*Exercise data*

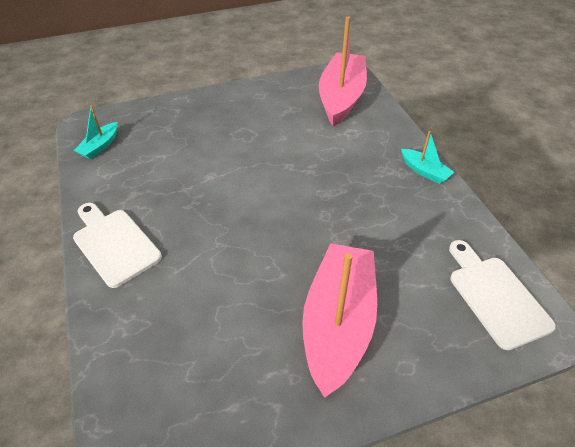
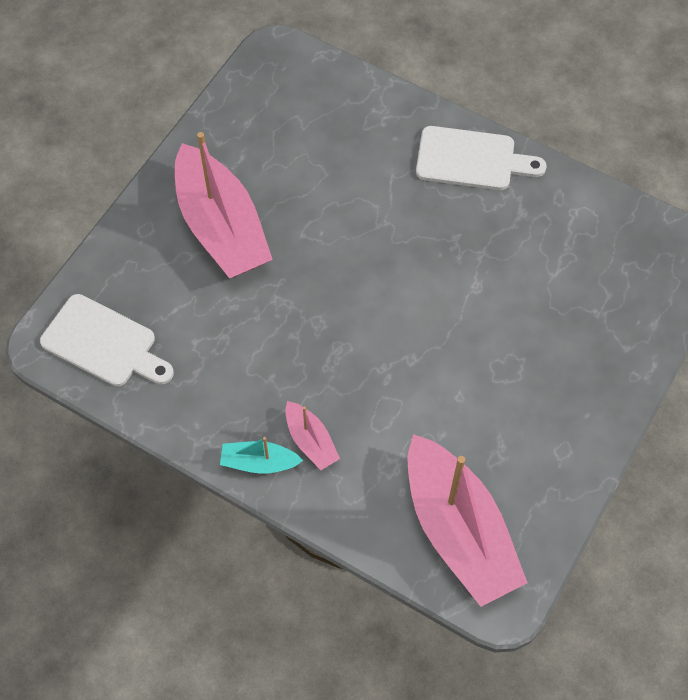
camera: 140 degrees right, 15 degrees up
(100, 146) = (632, 237): turquoise boat -> none
(385, 164) = (310, 441): none -> pink boat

*Goal of the exercise*
Give the listing above again exactly, minus any images.

*Exercise answer*
camera: 140 degrees right, 15 degrees up
(100, 146) = (632, 237): turquoise boat -> none
(385, 164) = (310, 441): none -> pink boat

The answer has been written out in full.